* [Scene image comparisons]:
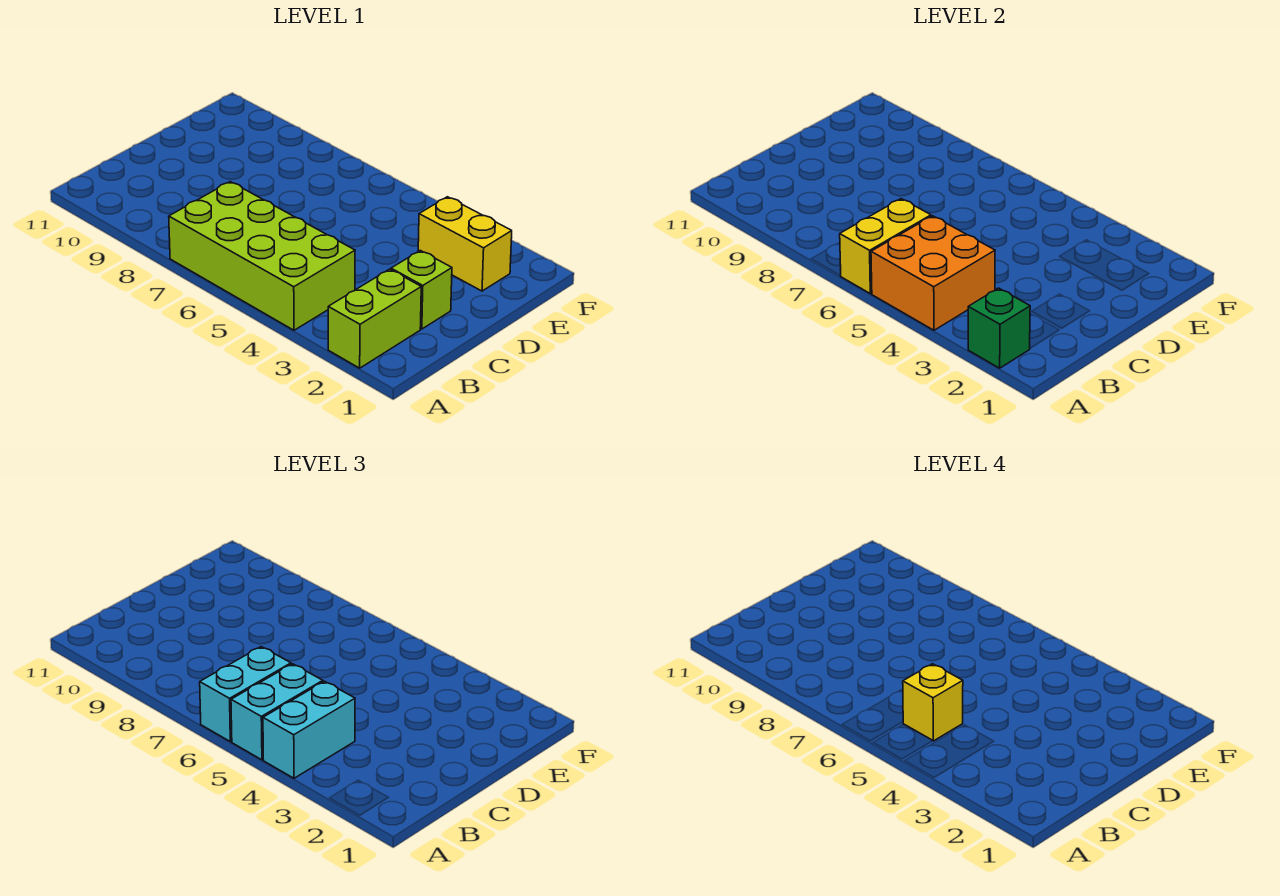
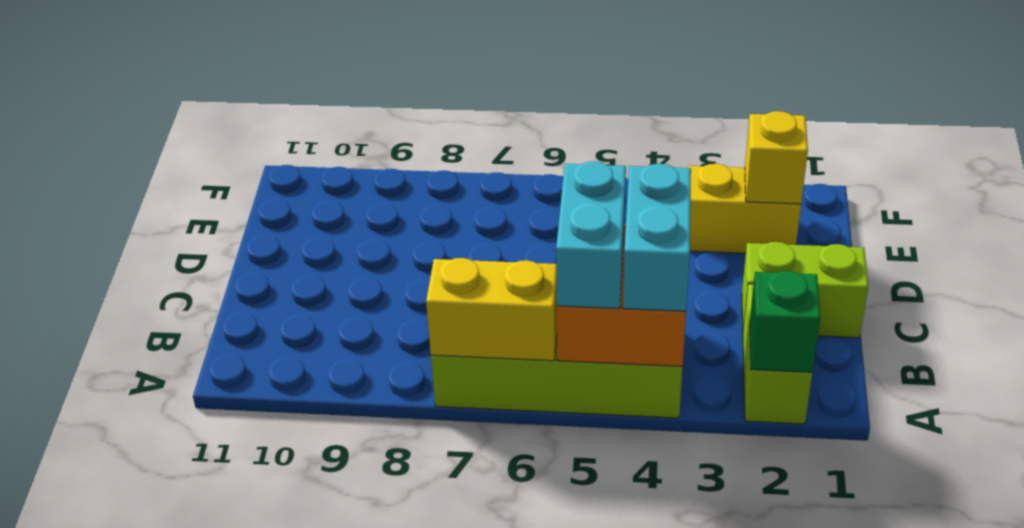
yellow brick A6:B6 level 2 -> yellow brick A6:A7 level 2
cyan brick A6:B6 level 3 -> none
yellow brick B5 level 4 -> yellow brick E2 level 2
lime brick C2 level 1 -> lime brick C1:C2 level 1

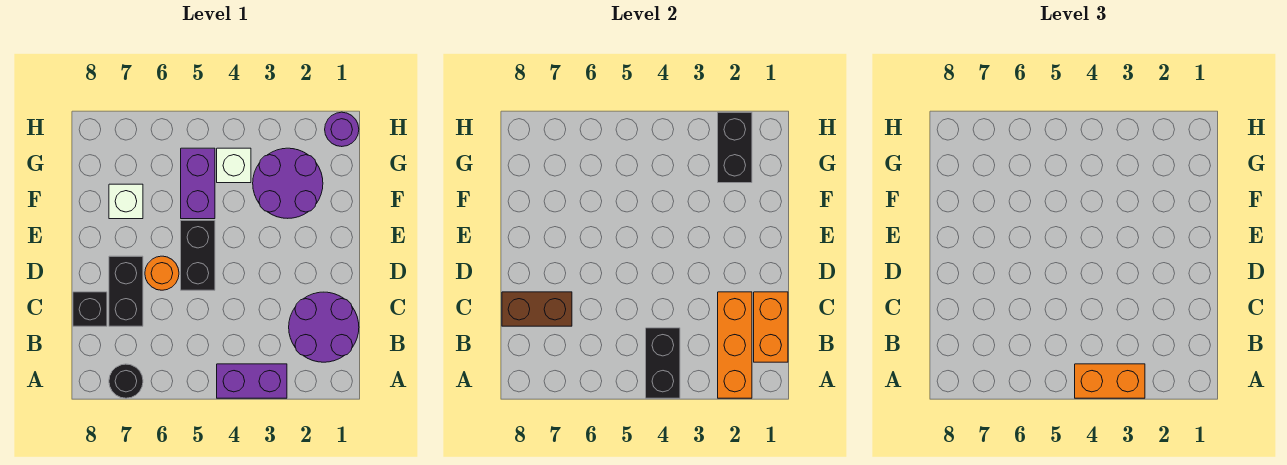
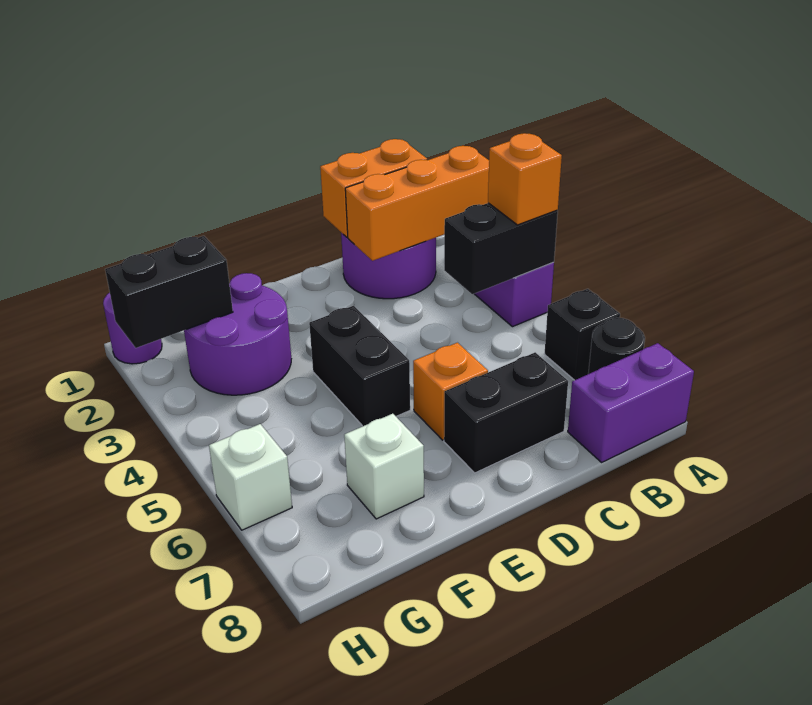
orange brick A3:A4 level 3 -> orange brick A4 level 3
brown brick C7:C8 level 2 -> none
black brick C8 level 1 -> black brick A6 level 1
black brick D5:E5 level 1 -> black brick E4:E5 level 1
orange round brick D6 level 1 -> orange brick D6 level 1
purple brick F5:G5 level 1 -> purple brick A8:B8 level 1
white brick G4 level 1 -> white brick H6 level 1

* [What needs to be done]: Which lines above contain the word "orange"? Show each of them.

* [Result of this exercise]:
orange brick A3:A4 level 3 -> orange brick A4 level 3
orange round brick D6 level 1 -> orange brick D6 level 1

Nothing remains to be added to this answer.